**Task requirements:**
Show only those lines of the entries where the string "yellow" is found.

**Information shown:**
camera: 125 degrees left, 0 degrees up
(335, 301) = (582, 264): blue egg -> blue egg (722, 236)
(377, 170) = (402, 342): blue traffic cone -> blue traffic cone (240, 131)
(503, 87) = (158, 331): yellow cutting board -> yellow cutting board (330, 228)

* * *

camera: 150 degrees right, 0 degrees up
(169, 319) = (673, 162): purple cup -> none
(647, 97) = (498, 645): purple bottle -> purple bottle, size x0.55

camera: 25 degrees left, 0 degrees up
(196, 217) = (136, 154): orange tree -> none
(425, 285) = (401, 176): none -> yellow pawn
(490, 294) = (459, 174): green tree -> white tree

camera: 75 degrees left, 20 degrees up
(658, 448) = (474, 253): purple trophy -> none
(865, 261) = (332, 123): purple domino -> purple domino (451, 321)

**Task solution:**
(503, 87) = (158, 331): yellow cutting board -> yellow cutting board (330, 228)
(425, 285) = (401, 176): none -> yellow pawn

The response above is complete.